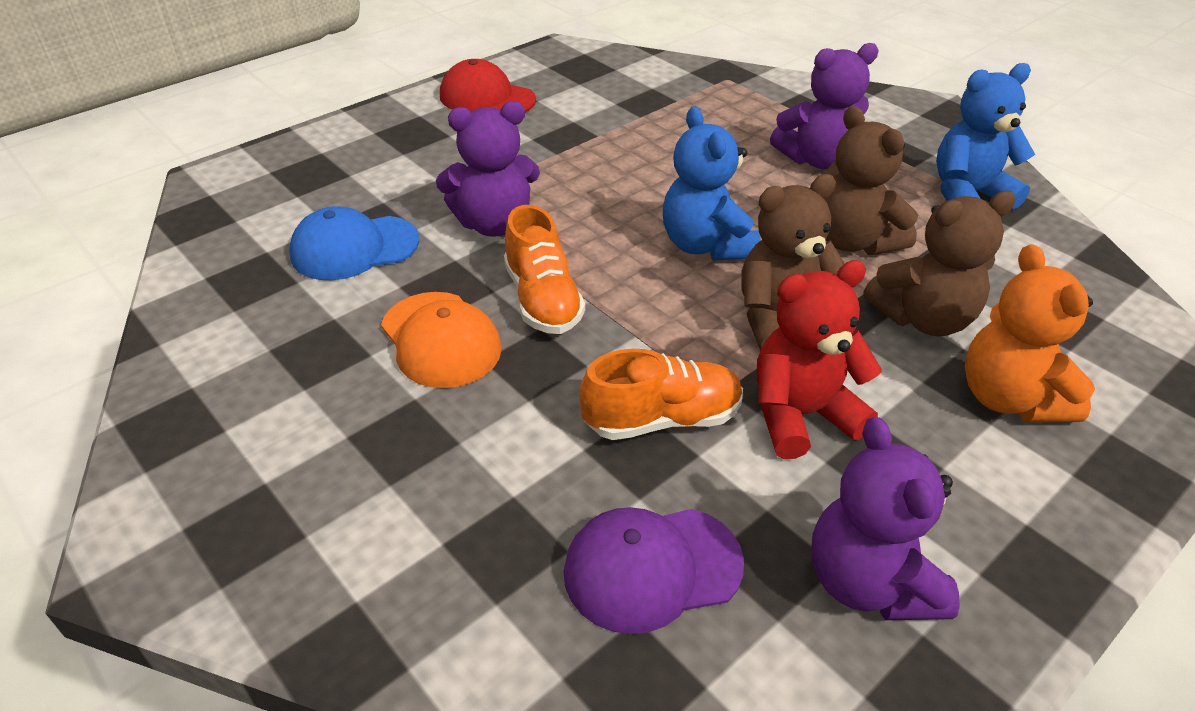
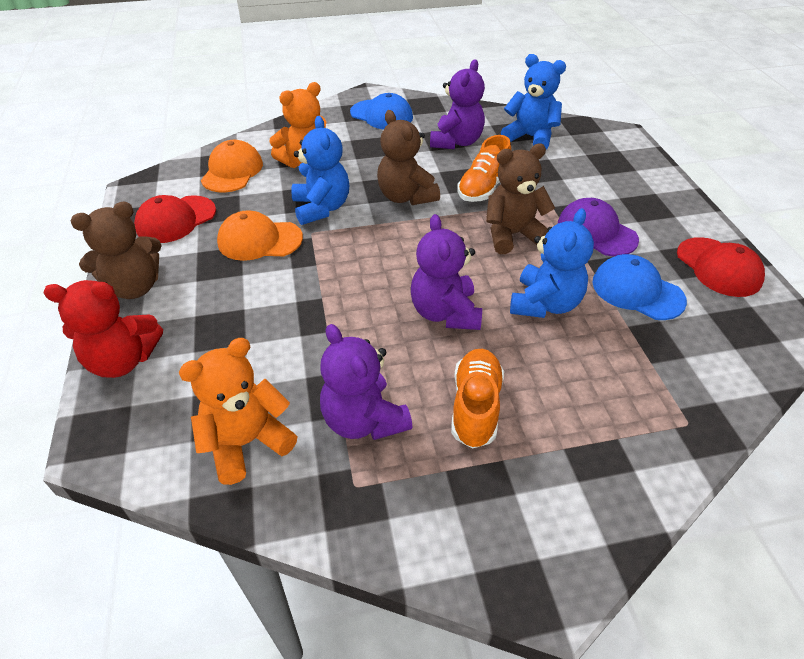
blue cap: 1 -> 2
blue teddy bear: 2 -> 3
orange cap: 1 -> 2
orange teddy bear: 1 -> 2
red cap: 1 -> 2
--*--
WHAT THE TASK ASKS: The result should be a word-for-word restatement of all the data, without images.

EXERCISE RESULT:
blue cap: 1 -> 2
blue teddy bear: 2 -> 3
orange cap: 1 -> 2
orange teddy bear: 1 -> 2
red cap: 1 -> 2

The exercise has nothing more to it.